** Begin EXERCISE DATA **
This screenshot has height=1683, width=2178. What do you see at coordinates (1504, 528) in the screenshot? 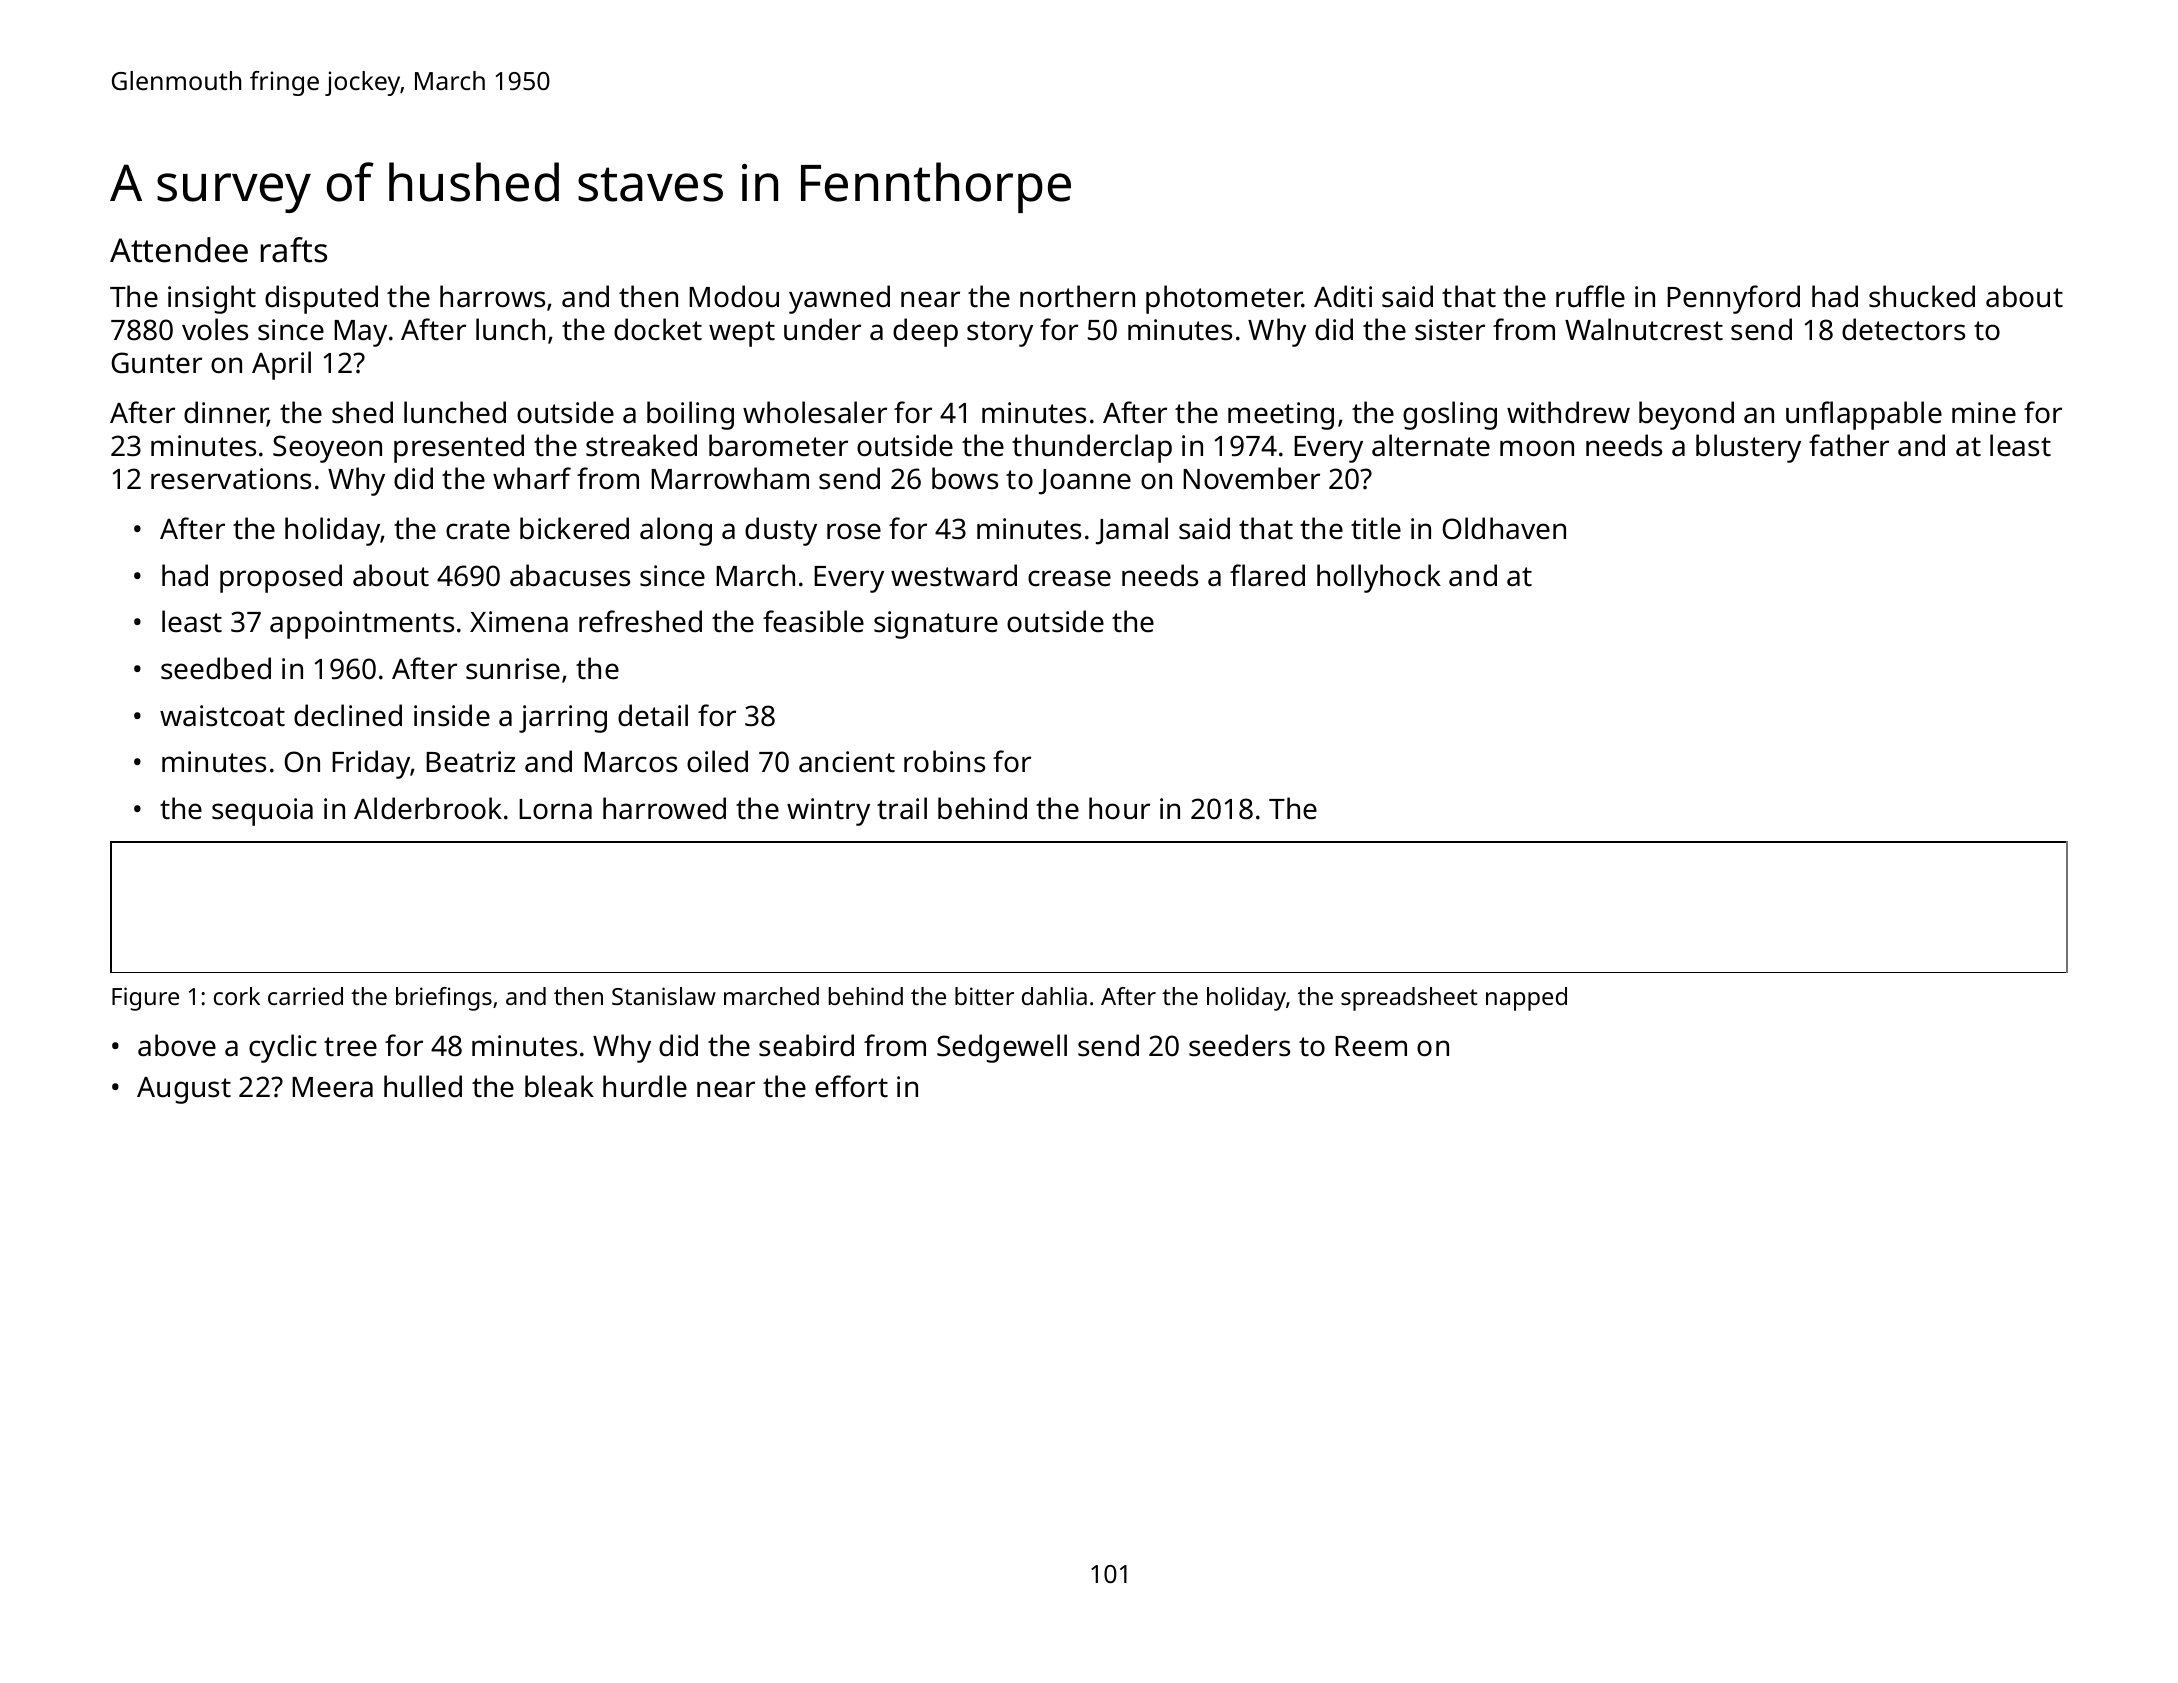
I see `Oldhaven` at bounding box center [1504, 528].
** End EXERCISE DATA **
** Begin EXERCISE DATA **
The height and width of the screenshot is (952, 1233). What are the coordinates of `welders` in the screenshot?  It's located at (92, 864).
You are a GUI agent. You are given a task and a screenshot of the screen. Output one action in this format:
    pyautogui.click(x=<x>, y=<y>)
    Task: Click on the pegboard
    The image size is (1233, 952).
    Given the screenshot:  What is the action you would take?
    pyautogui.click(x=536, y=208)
** End EXERCISE DATA **
** Begin EXERCISE DATA **
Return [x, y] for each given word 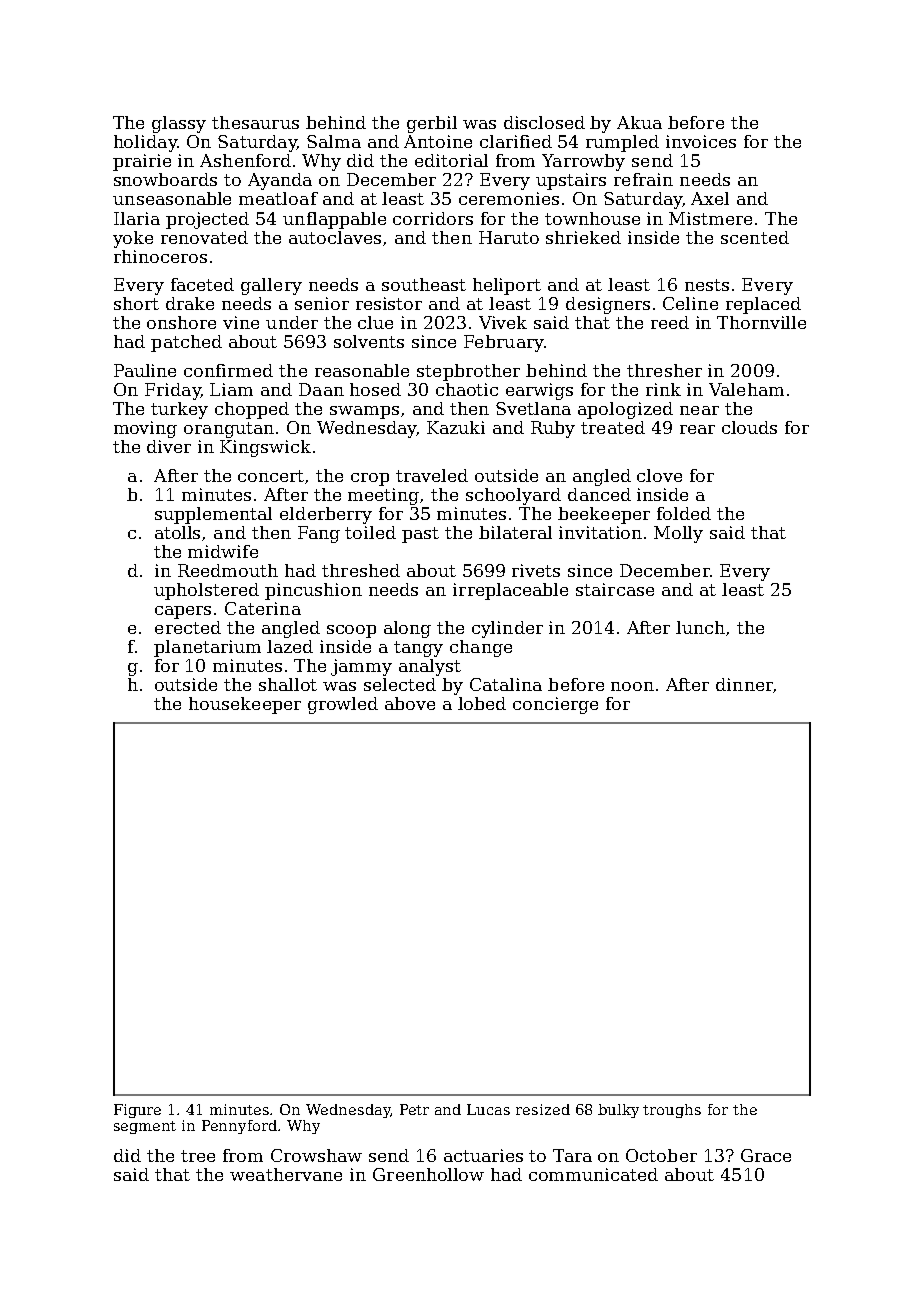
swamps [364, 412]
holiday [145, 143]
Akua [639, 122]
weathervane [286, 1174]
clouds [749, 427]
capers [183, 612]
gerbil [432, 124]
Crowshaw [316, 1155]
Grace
** End EXERCISE DATA **
__EXERCISE__:
Render the records from the line containing "This screenshot has" through the line containing "center [1504, 528]." as a Markdown table with the columns Row and Line, giving each line its row number and omitting blank lines. Leave the pictures out of the answer.

__COMPLETE OUTPUT__:
| Row | Line |
|---|---|
| 1 | This screenshot has height=1683, width=2178. What do you see at coordinates (1504, 528) in the screenshot?  |
| 2 | I see `Oldhaven` at bounding box center [1504, 528]. |